----- MATERIAL PROVIDED

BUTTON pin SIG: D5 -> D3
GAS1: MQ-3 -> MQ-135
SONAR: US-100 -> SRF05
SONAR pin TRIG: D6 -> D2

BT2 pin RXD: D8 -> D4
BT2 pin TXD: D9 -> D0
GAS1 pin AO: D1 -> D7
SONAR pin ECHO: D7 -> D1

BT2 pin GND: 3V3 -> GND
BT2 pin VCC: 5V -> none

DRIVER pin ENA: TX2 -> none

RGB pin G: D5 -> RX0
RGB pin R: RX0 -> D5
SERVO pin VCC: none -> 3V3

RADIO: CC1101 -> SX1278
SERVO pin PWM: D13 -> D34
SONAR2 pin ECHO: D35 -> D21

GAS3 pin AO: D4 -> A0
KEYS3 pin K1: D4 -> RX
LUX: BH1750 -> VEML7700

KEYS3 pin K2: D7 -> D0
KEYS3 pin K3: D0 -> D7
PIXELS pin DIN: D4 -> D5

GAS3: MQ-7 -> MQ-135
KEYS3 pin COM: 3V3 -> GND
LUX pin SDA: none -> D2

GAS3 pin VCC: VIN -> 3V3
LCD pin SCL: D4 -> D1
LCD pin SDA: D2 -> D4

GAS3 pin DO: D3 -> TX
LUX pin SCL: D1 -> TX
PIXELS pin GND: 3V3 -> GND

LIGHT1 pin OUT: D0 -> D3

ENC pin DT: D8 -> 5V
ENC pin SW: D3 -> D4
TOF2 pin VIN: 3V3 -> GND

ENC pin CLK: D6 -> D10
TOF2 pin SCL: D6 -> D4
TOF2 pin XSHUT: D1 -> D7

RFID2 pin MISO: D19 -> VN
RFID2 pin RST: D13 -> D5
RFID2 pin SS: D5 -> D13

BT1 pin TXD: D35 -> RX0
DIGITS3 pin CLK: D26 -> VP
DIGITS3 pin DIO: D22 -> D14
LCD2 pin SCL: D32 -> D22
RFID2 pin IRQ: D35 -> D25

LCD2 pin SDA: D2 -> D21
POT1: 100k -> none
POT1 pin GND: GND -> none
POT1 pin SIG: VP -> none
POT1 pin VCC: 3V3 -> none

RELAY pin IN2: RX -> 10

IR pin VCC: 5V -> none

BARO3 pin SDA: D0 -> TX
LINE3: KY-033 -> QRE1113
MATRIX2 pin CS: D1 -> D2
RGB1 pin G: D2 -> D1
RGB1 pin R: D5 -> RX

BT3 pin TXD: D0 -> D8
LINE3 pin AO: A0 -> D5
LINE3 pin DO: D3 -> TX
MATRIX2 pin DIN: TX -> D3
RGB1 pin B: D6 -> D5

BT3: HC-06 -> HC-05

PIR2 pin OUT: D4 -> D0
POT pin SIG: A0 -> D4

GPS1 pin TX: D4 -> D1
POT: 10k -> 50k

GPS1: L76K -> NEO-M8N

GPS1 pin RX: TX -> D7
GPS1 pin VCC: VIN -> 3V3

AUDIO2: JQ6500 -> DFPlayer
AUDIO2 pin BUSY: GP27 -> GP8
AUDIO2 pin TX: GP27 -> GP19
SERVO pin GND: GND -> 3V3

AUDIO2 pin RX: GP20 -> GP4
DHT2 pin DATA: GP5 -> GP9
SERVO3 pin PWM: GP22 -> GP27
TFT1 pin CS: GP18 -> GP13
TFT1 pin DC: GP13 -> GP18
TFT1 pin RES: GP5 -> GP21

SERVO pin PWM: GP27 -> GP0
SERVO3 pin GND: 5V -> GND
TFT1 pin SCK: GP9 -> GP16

----------

[TASK]:
In the listing above, find the line with "RADIO: CC1101 -> SX1278" and the line with "GPS1: L76K -> NEO-M8N", then reproduce both and every line between them exactly.

[SOLUTION]:
RADIO: CC1101 -> SX1278
SERVO pin PWM: D13 -> D34
SONAR2 pin ECHO: D35 -> D21

GAS3 pin AO: D4 -> A0
KEYS3 pin K1: D4 -> RX
LUX: BH1750 -> VEML7700

KEYS3 pin K2: D7 -> D0
KEYS3 pin K3: D0 -> D7
PIXELS pin DIN: D4 -> D5

GAS3: MQ-7 -> MQ-135
KEYS3 pin COM: 3V3 -> GND
LUX pin SDA: none -> D2

GAS3 pin VCC: VIN -> 3V3
LCD pin SCL: D4 -> D1
LCD pin SDA: D2 -> D4

GAS3 pin DO: D3 -> TX
LUX pin SCL: D1 -> TX
PIXELS pin GND: 3V3 -> GND

LIGHT1 pin OUT: D0 -> D3

ENC pin DT: D8 -> 5V
ENC pin SW: D3 -> D4
TOF2 pin VIN: 3V3 -> GND

ENC pin CLK: D6 -> D10
TOF2 pin SCL: D6 -> D4
TOF2 pin XSHUT: D1 -> D7

RFID2 pin MISO: D19 -> VN
RFID2 pin RST: D13 -> D5
RFID2 pin SS: D5 -> D13

BT1 pin TXD: D35 -> RX0
DIGITS3 pin CLK: D26 -> VP
DIGITS3 pin DIO: D22 -> D14
LCD2 pin SCL: D32 -> D22
RFID2 pin IRQ: D35 -> D25

LCD2 pin SDA: D2 -> D21
POT1: 100k -> none
POT1 pin GND: GND -> none
POT1 pin SIG: VP -> none
POT1 pin VCC: 3V3 -> none

RELAY pin IN2: RX -> 10

IR pin VCC: 5V -> none

BARO3 pin SDA: D0 -> TX
LINE3: KY-033 -> QRE1113
MATRIX2 pin CS: D1 -> D2
RGB1 pin G: D2 -> D1
RGB1 pin R: D5 -> RX

BT3 pin TXD: D0 -> D8
LINE3 pin AO: A0 -> D5
LINE3 pin DO: D3 -> TX
MATRIX2 pin DIN: TX -> D3
RGB1 pin B: D6 -> D5

BT3: HC-06 -> HC-05

PIR2 pin OUT: D4 -> D0
POT pin SIG: A0 -> D4

GPS1 pin TX: D4 -> D1
POT: 10k -> 50k

GPS1: L76K -> NEO-M8N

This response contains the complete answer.